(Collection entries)
Content starts
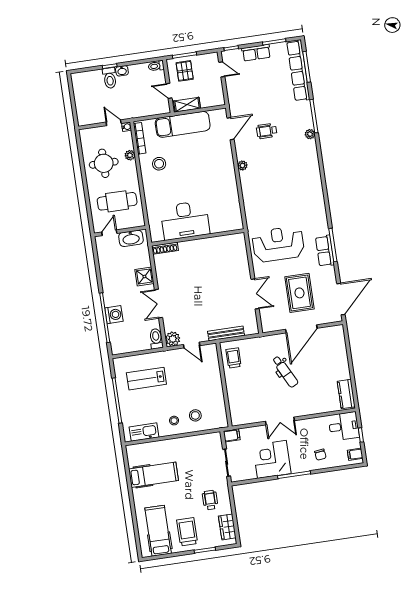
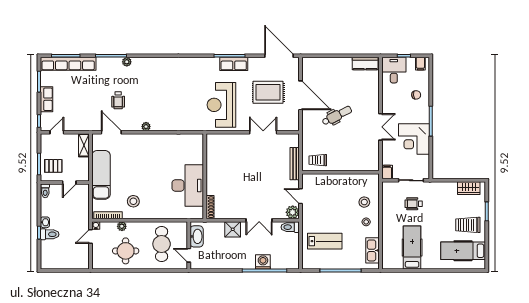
shelving: (187, 105) -> (84, 145), moved
door: (192, 345) -> (301, 196), swing flipped
lab bench: (146, 379) -> (325, 241), turned -90
wheelchair: (210, 500) -> (414, 204), moved

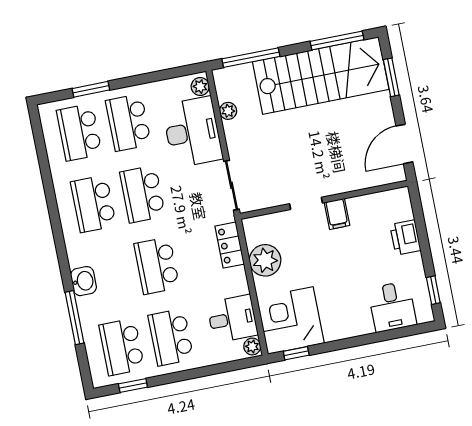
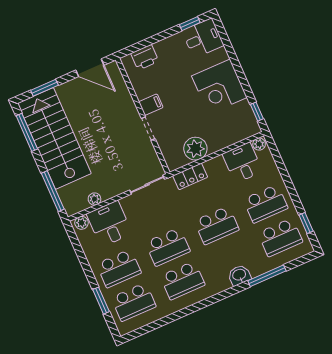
desk: (192, 132) -> (109, 224), width x0.73
printer: (405, 237) -> (145, 57), moved
desk: (392, 307) -> (203, 38), moved
corner desk: (290, 320) -> (219, 87), moved

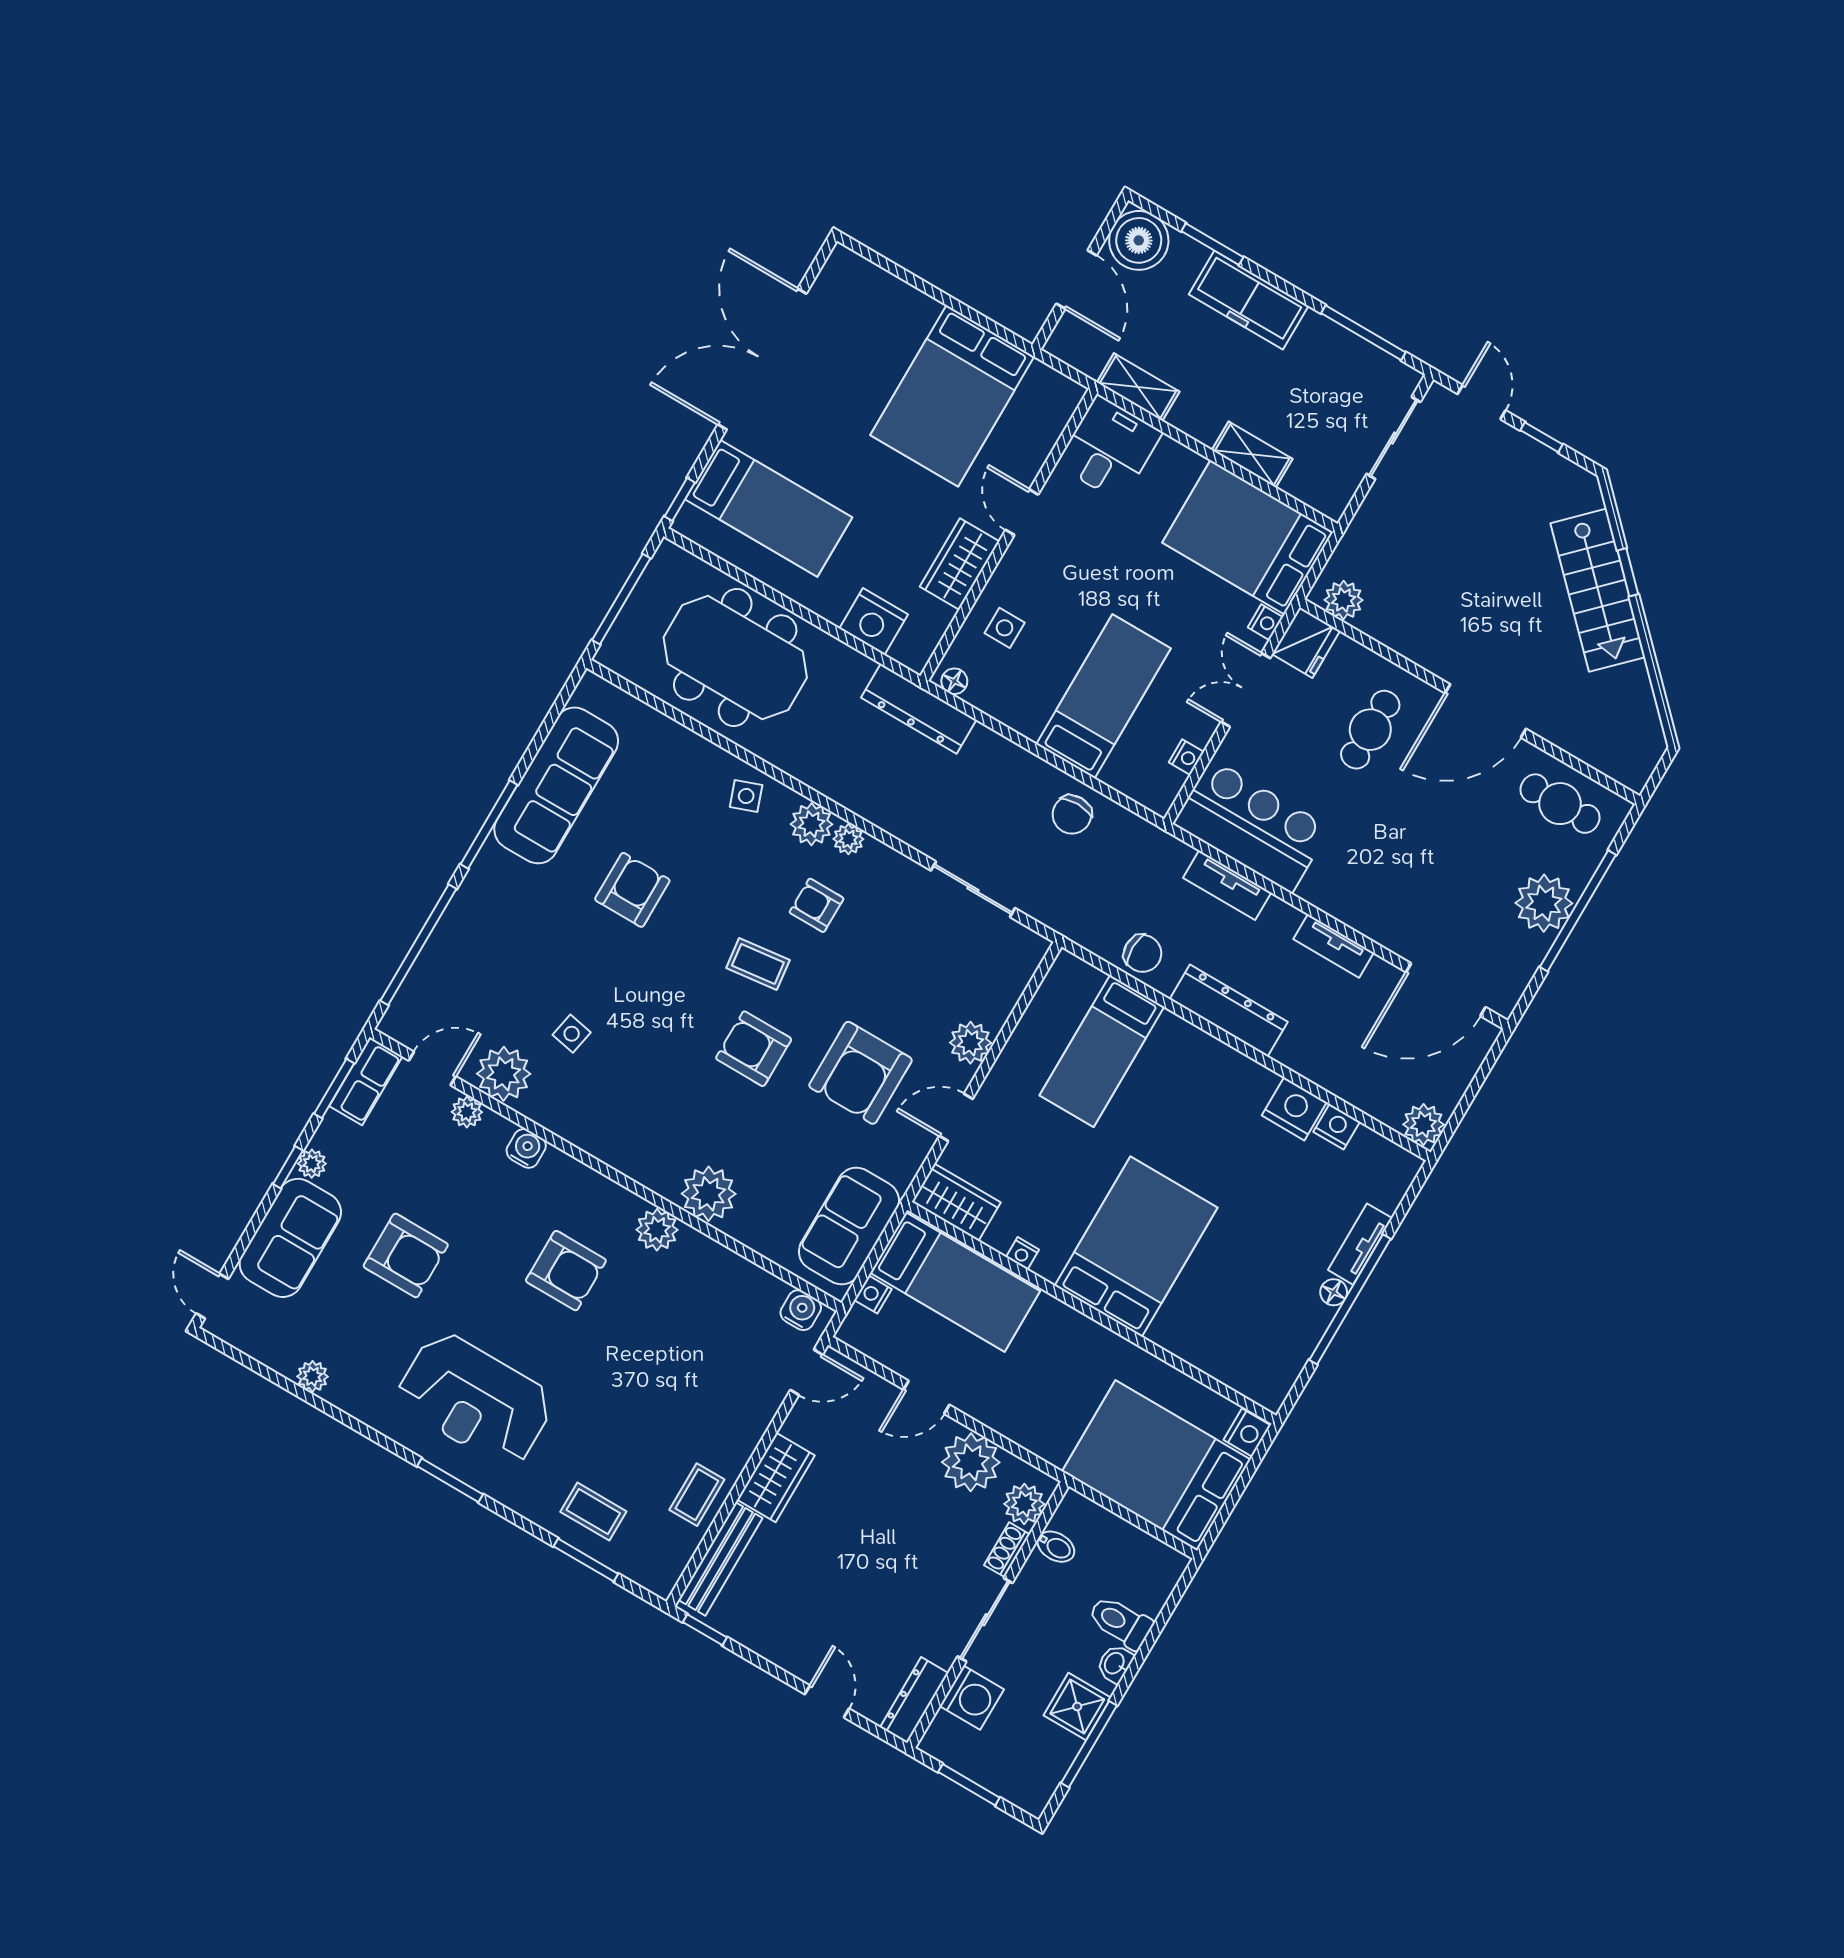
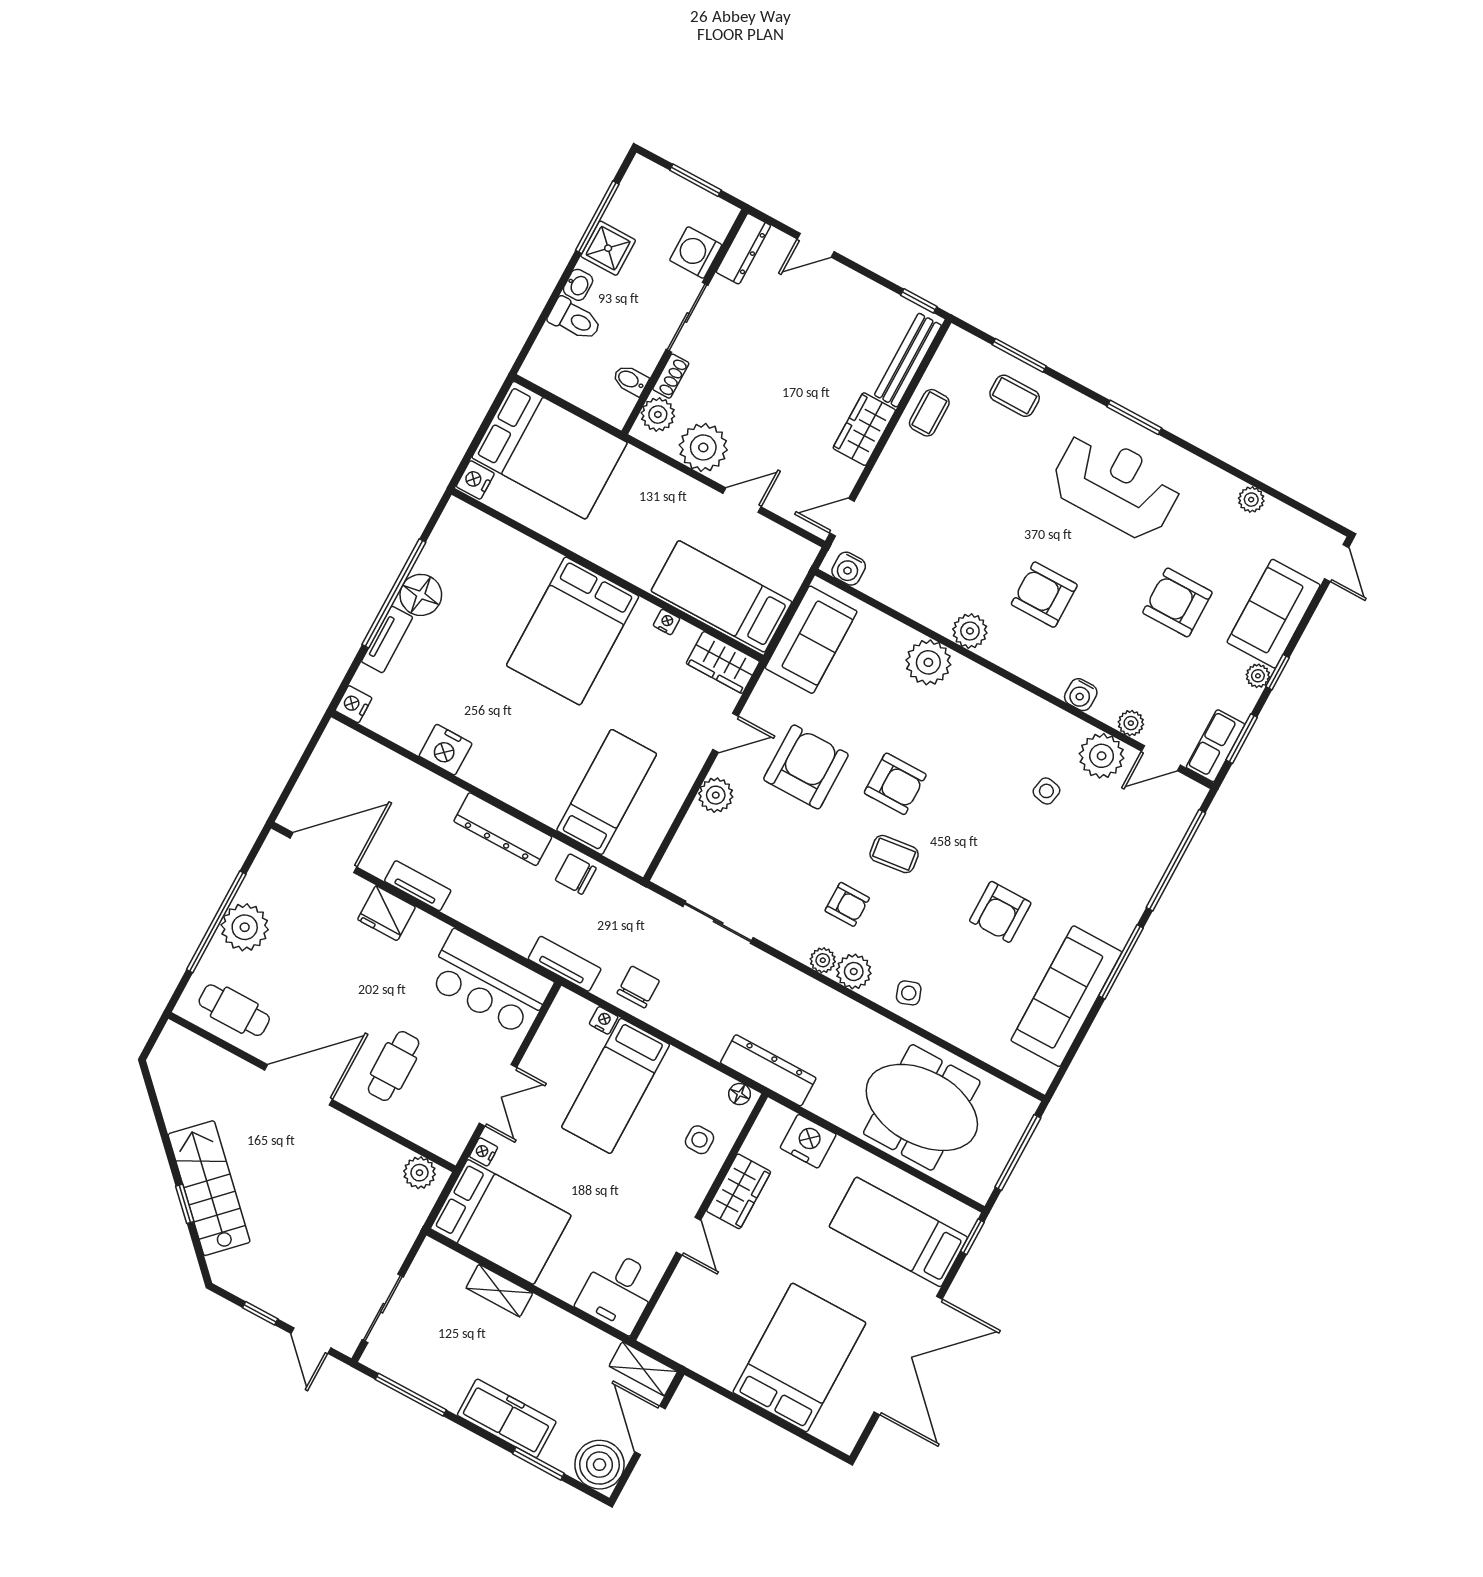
shelving: (1138, 387) -> (643, 1369), moved
bed: (952, 396) -> (799, 1358), moved
fridge: (1306, 642) -> (386, 913), moved, turned -90
nightstand: (1186, 757) -> (604, 1020), moved, turned 90
tv unit: (1227, 885) -> (565, 964), moved
plant: (1423, 1124) -> (338, 740), removed
nightstand: (1337, 1127) -> (354, 704), moved, turned 90
floor lamp: (1334, 1292) -> (421, 595), width x1.89, depth x1.89
nightstand: (873, 1295) -> (789, 584), removed
door: (827, 1701) -> (816, 245), hinge flipped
Content ends
[Aim of the task]:
All lines from the one containing "printer: (405, 237) -> (145, 57), moved" through the final line of the entries above must be restated word for word, pictures excluded.

[Solution for this task]:
printer: (405, 237) -> (145, 57), moved
desk: (392, 307) -> (203, 38), moved
corner desk: (290, 320) -> (219, 87), moved

shelving: (1138, 387) -> (643, 1369), moved
bed: (952, 396) -> (799, 1358), moved
fridge: (1306, 642) -> (386, 913), moved, turned -90
nightstand: (1186, 757) -> (604, 1020), moved, turned 90
tv unit: (1227, 885) -> (565, 964), moved
plant: (1423, 1124) -> (338, 740), removed
nightstand: (1337, 1127) -> (354, 704), moved, turned 90
floor lamp: (1334, 1292) -> (421, 595), width x1.89, depth x1.89
nightstand: (873, 1295) -> (789, 584), removed
door: (827, 1701) -> (816, 245), hinge flipped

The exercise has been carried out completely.